>>>

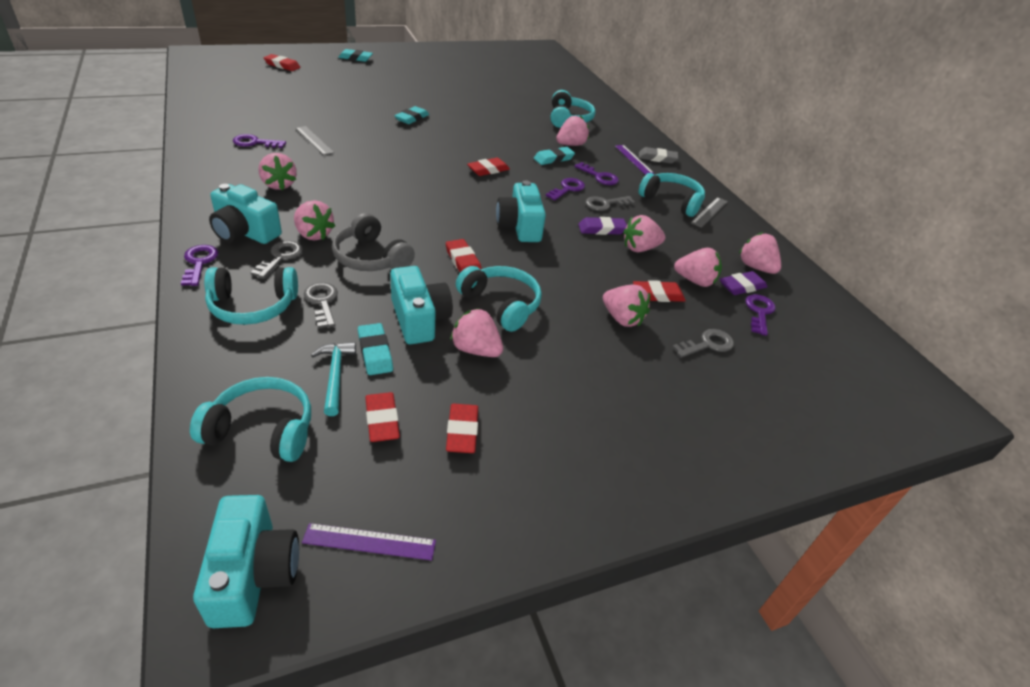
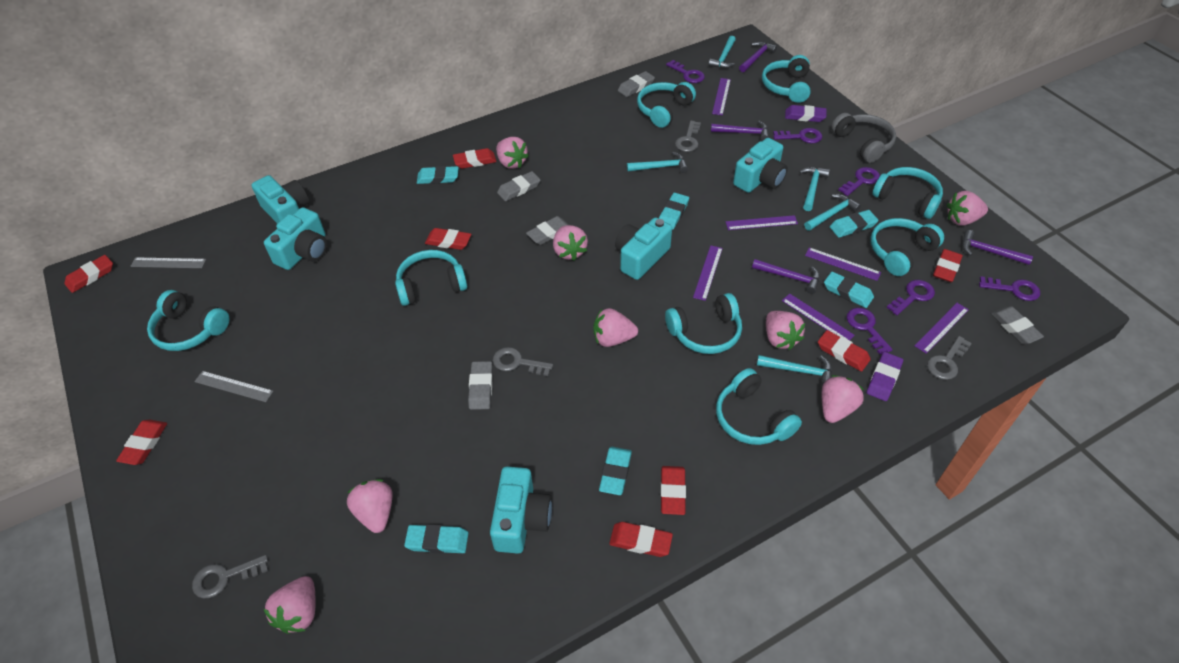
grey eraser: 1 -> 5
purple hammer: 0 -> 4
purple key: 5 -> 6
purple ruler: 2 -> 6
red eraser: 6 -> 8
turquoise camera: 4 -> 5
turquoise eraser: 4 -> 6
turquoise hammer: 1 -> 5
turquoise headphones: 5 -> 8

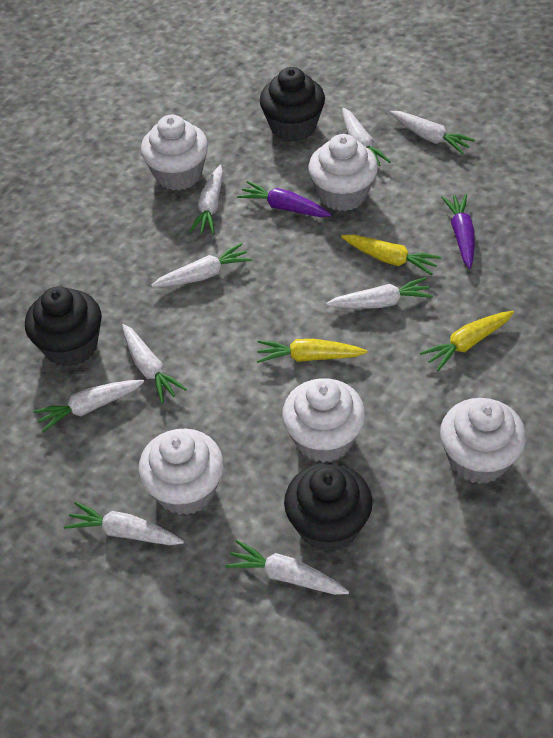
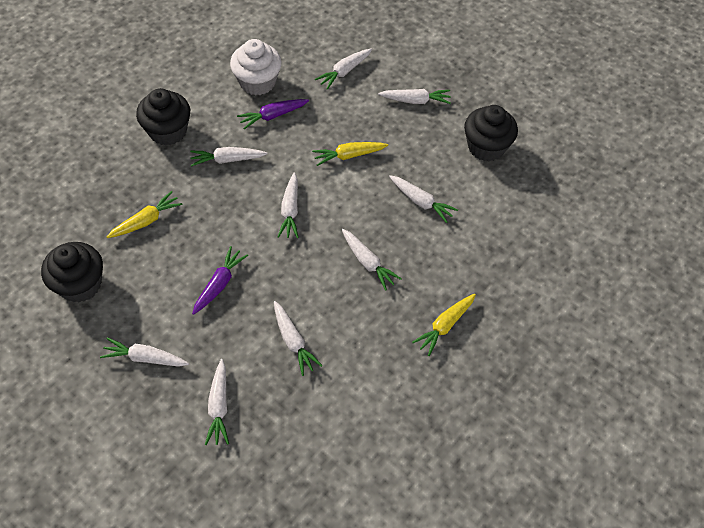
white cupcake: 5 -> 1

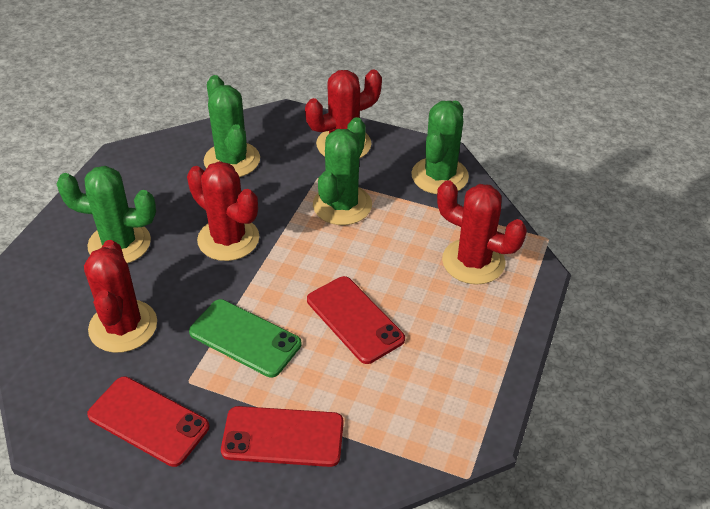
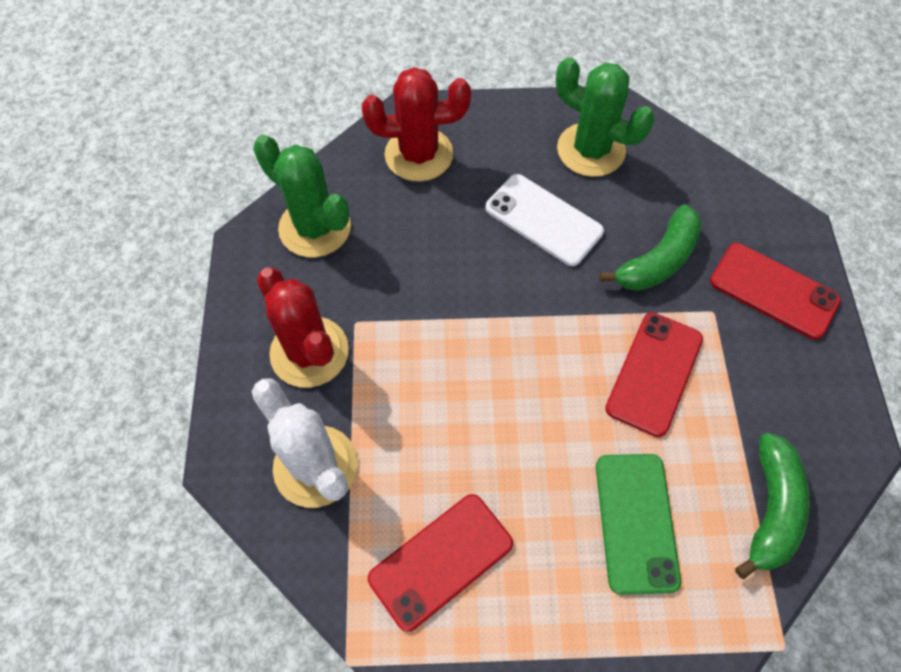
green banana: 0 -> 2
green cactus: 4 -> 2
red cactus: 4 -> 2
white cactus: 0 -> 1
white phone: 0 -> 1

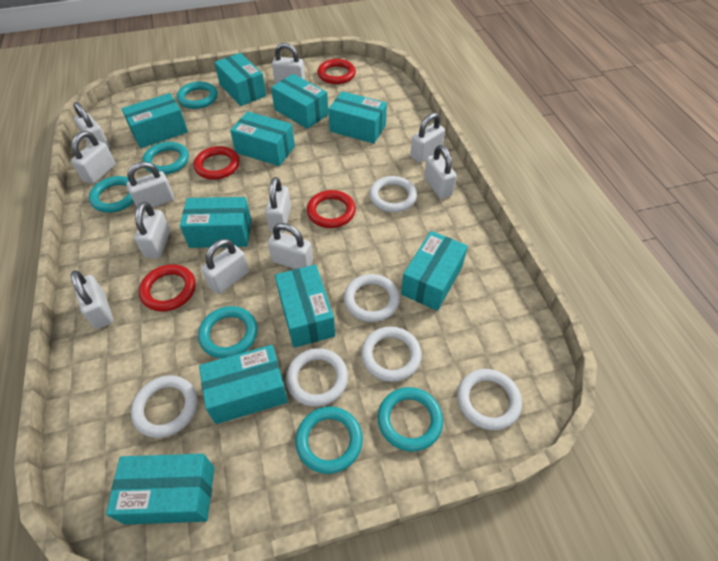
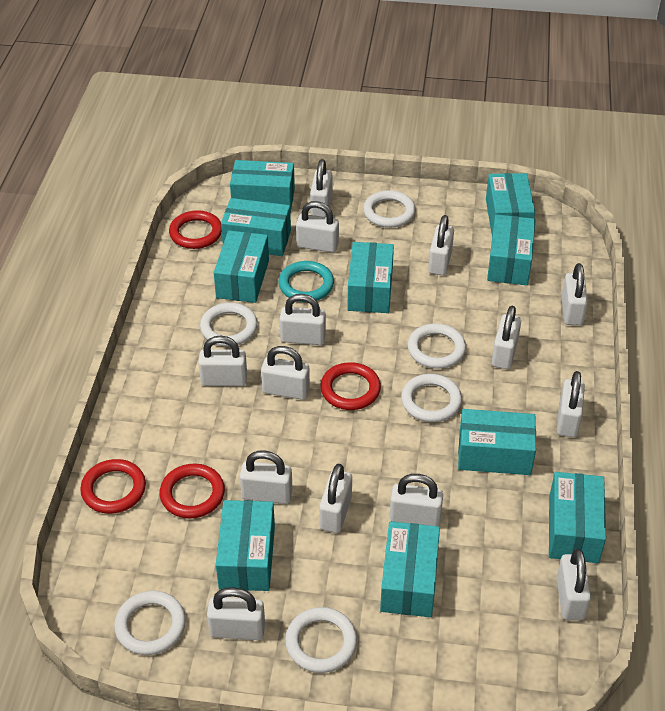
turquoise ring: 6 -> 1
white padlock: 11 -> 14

<<<

Exercise:
The pictures in the listing above are to be dropped, and everything else reproduced exactly.

Response area:
grey eraser: 1 -> 5
purple hammer: 0 -> 4
purple key: 5 -> 6
purple ruler: 2 -> 6
red eraser: 6 -> 8
turquoise camera: 4 -> 5
turquoise eraser: 4 -> 6
turquoise hammer: 1 -> 5
turquoise headphones: 5 -> 8

white cupcake: 5 -> 1

green banana: 0 -> 2
green cactus: 4 -> 2
red cactus: 4 -> 2
white cactus: 0 -> 1
white phone: 0 -> 1

turquoise ring: 6 -> 1
white padlock: 11 -> 14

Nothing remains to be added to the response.